# [Your instructions]
Retype exactly the span of lines below from the one with "none -> brown plate E4:H4 level 1" through the one with "none -> red round brick B1 level 1". Do not include pictures.

# [Record extracts]
*****
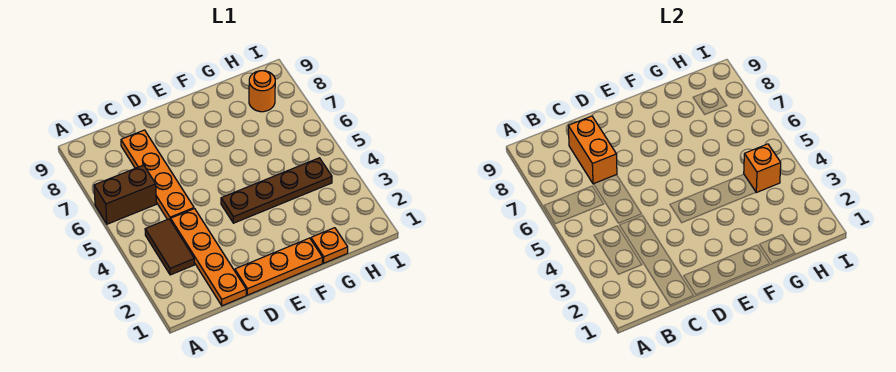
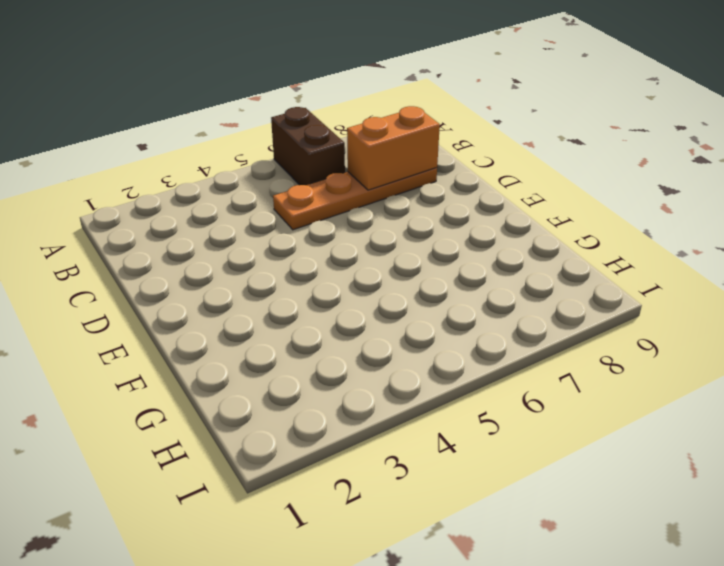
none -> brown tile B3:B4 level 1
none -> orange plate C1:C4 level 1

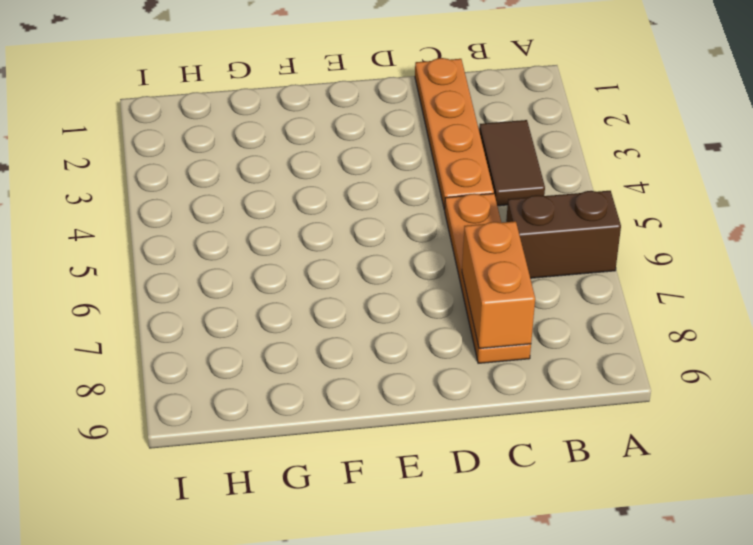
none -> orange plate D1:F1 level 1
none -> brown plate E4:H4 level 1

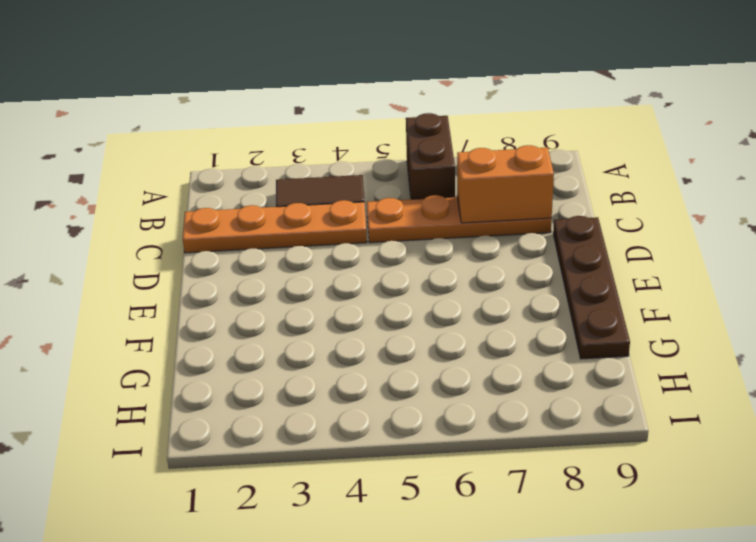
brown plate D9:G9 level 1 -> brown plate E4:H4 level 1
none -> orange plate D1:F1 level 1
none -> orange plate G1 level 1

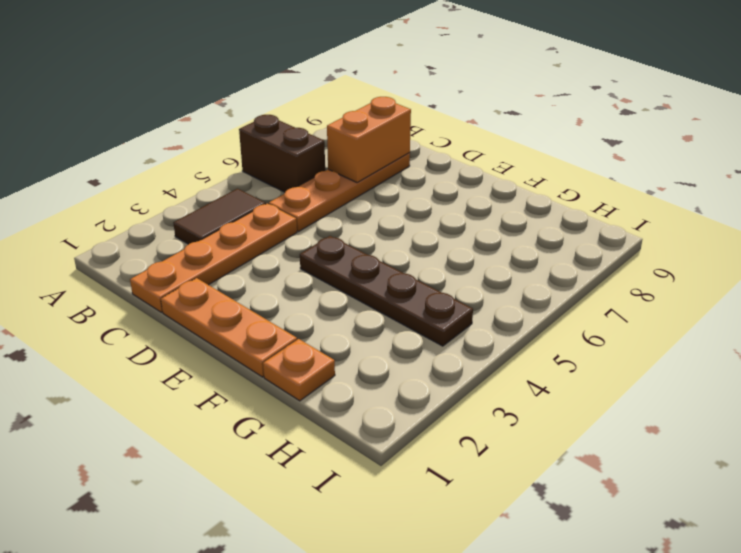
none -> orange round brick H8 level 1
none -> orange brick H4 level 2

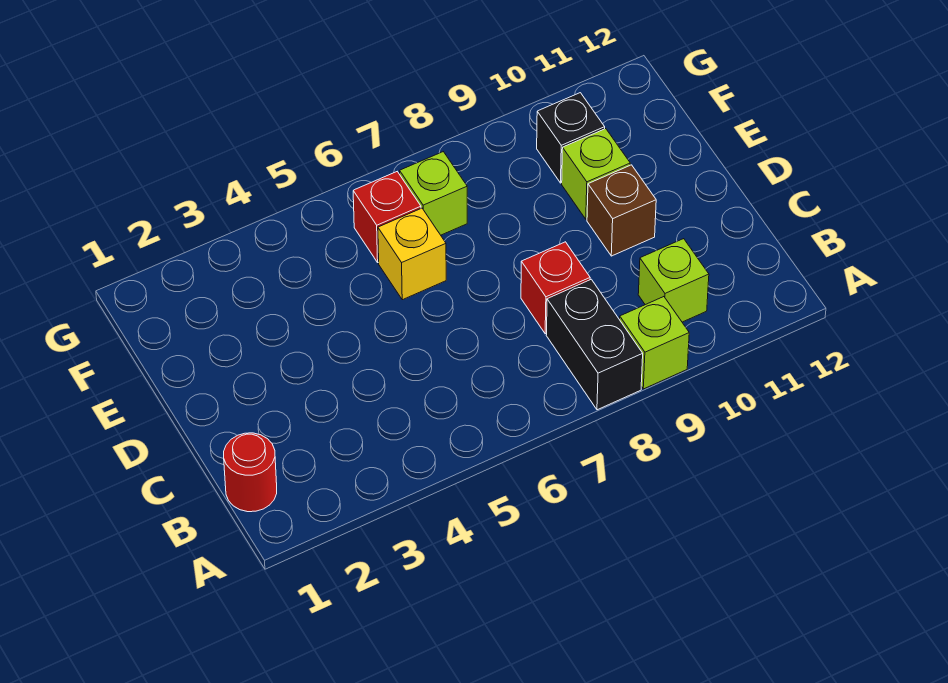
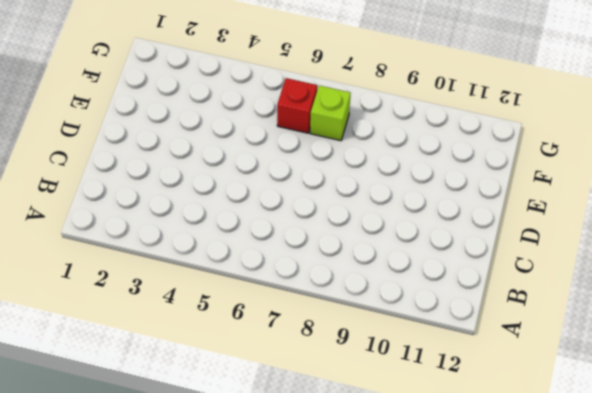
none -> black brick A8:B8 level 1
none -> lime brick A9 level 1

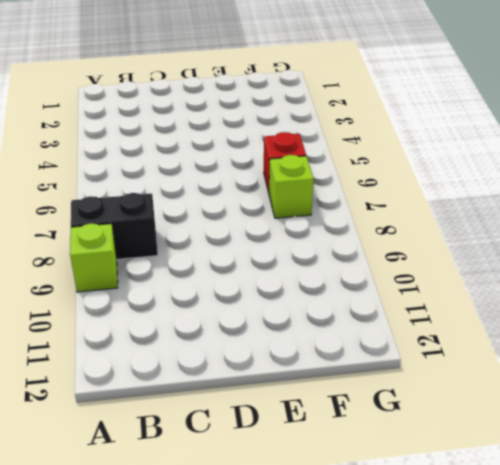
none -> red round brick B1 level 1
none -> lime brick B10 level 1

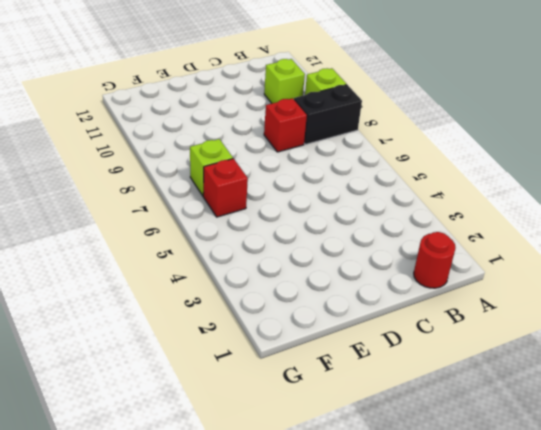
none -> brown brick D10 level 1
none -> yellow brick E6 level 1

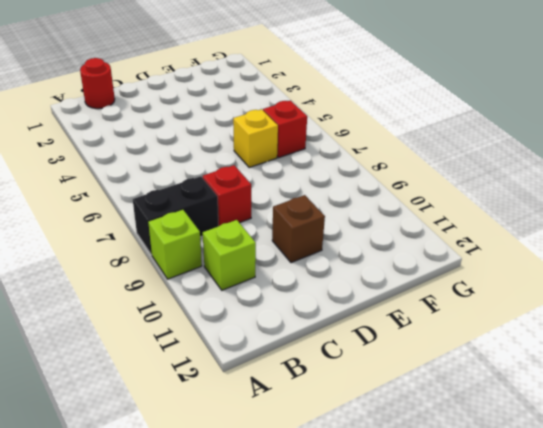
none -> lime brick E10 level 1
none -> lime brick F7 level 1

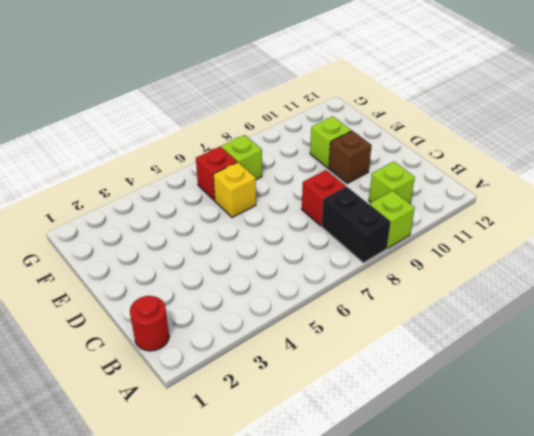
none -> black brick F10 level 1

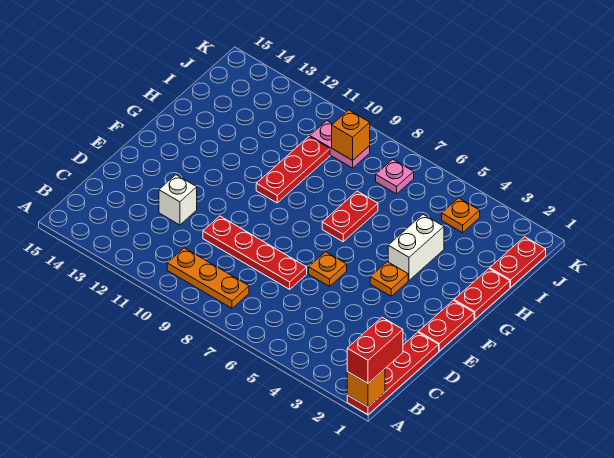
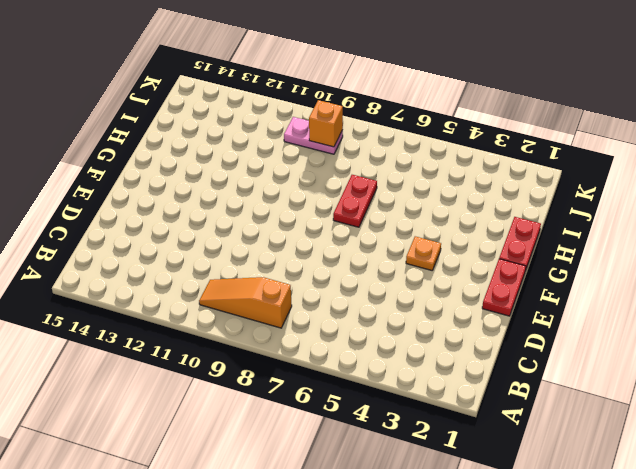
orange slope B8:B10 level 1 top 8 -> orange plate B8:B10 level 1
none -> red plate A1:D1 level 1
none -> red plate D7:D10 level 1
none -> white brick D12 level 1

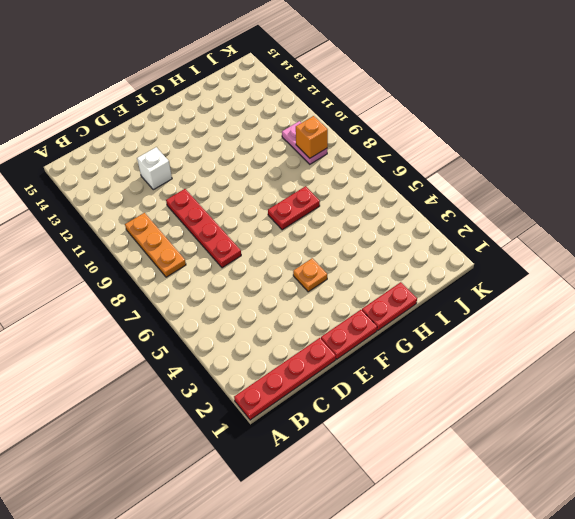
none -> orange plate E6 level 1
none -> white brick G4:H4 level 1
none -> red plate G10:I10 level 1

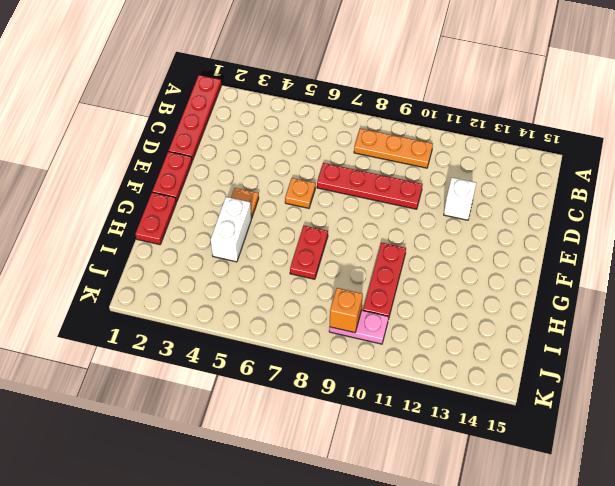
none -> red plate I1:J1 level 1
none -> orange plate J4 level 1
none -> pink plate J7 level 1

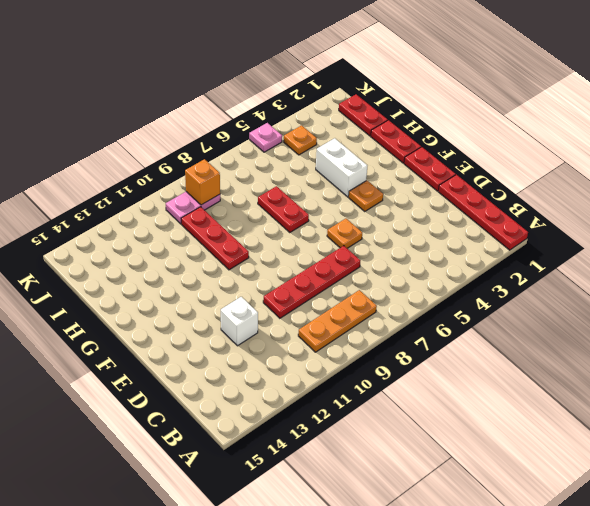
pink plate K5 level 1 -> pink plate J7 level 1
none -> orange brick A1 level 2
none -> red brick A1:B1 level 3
*****
# [Answer to this problem]
none -> brown plate E4:H4 level 1

brown plate D9:G9 level 1 -> brown plate E4:H4 level 1
none -> orange plate D1:F1 level 1
none -> orange plate G1 level 1

none -> orange round brick H8 level 1
none -> orange brick H4 level 2

none -> black brick A8:B8 level 1
none -> lime brick A9 level 1

none -> red round brick B1 level 1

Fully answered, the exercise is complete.